*** Data extract ***

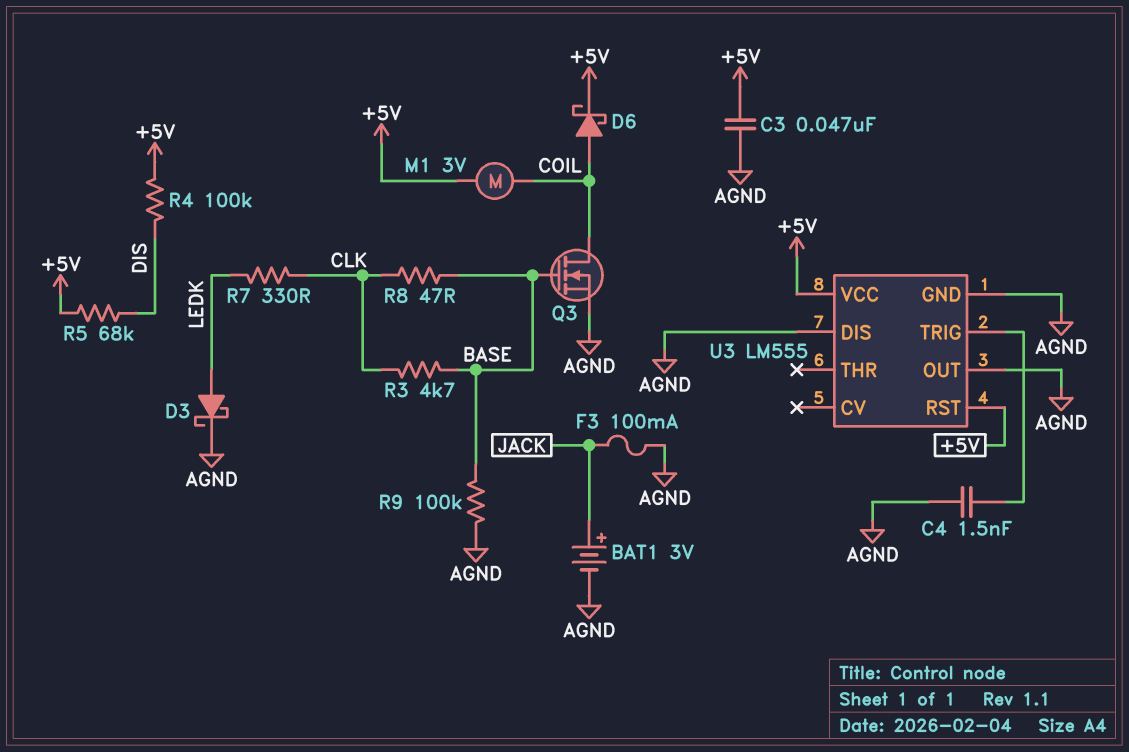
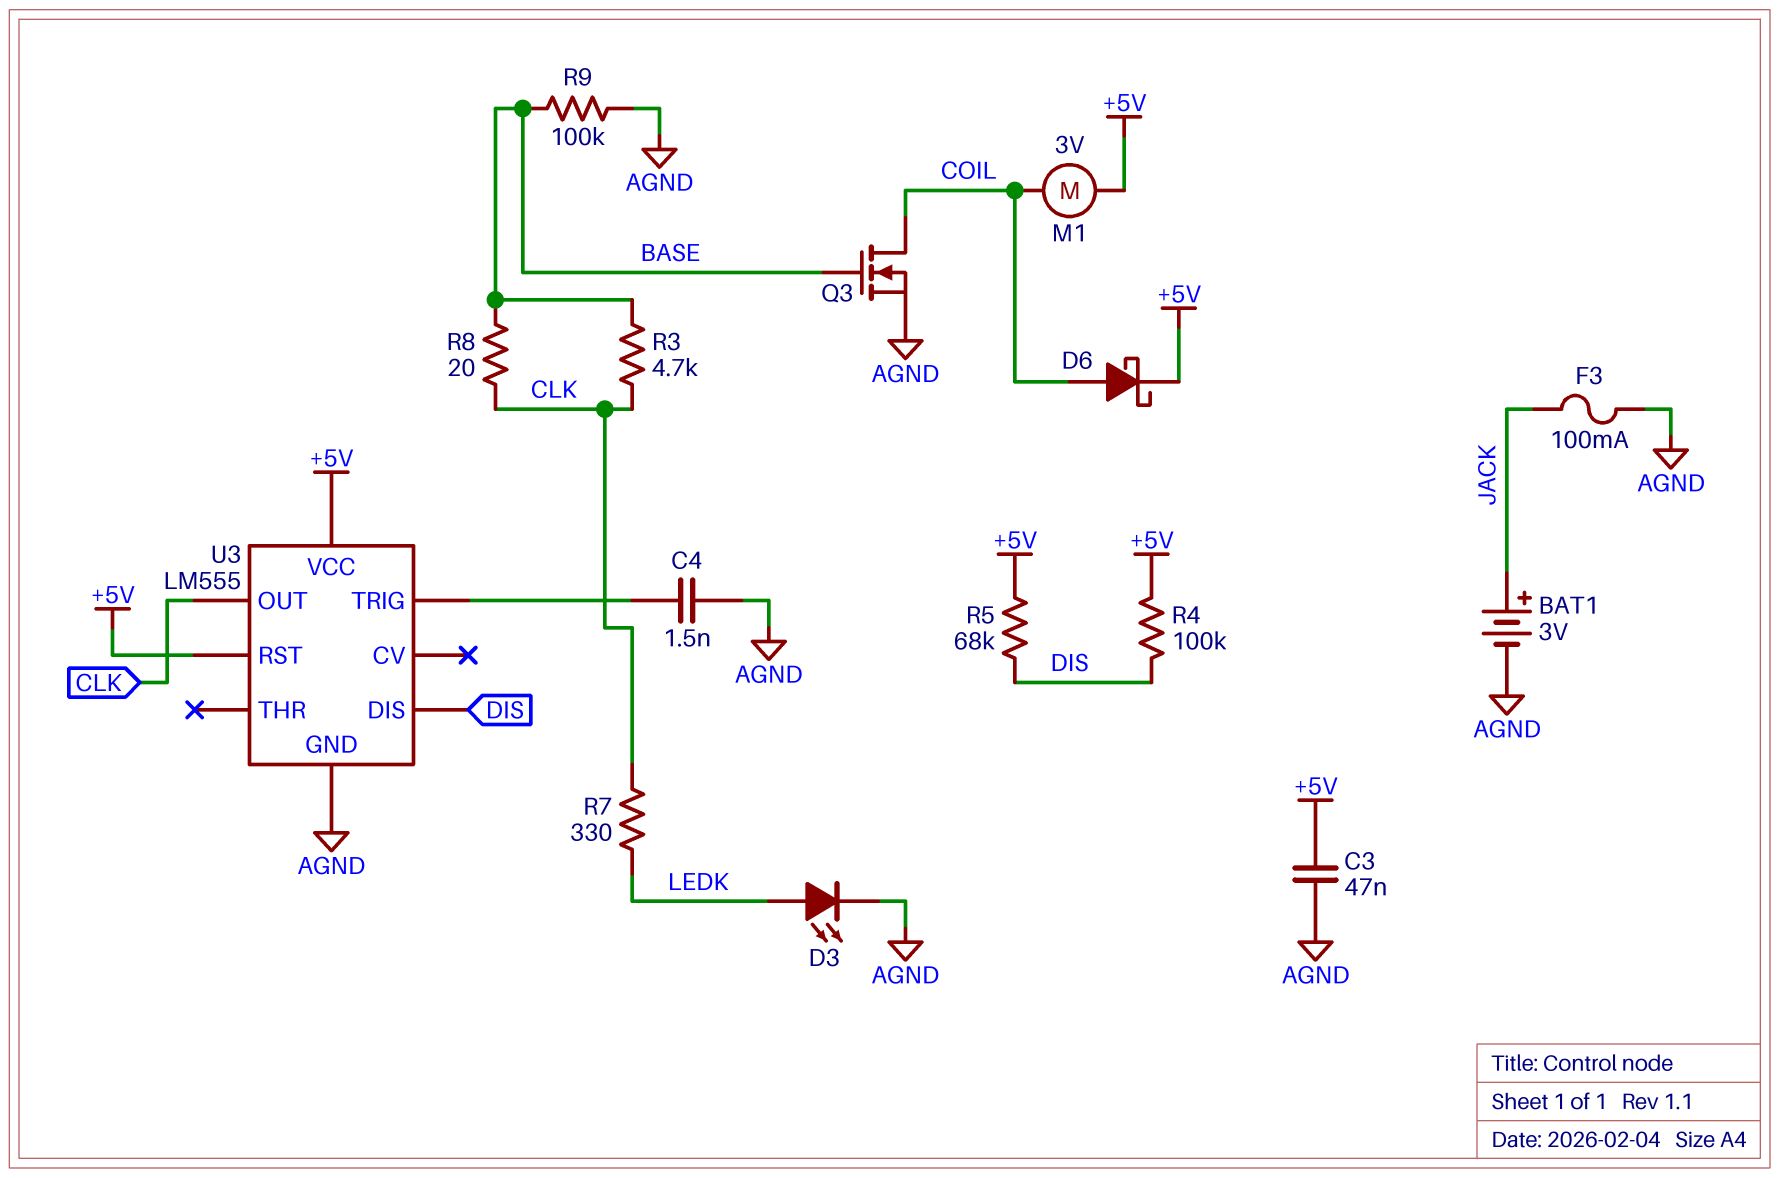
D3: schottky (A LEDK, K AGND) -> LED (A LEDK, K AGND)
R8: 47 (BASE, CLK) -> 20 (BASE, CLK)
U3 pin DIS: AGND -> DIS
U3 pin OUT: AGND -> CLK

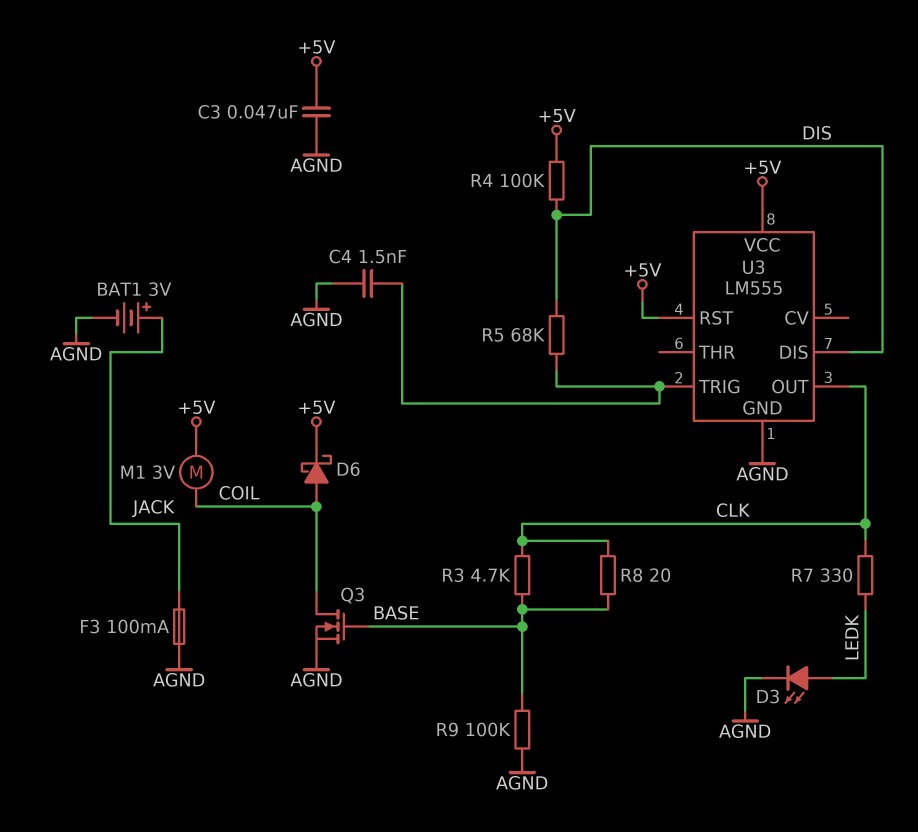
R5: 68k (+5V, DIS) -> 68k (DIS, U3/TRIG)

***

Lines holding "AGND" in the listing above: report how many there are, with the number alone.

3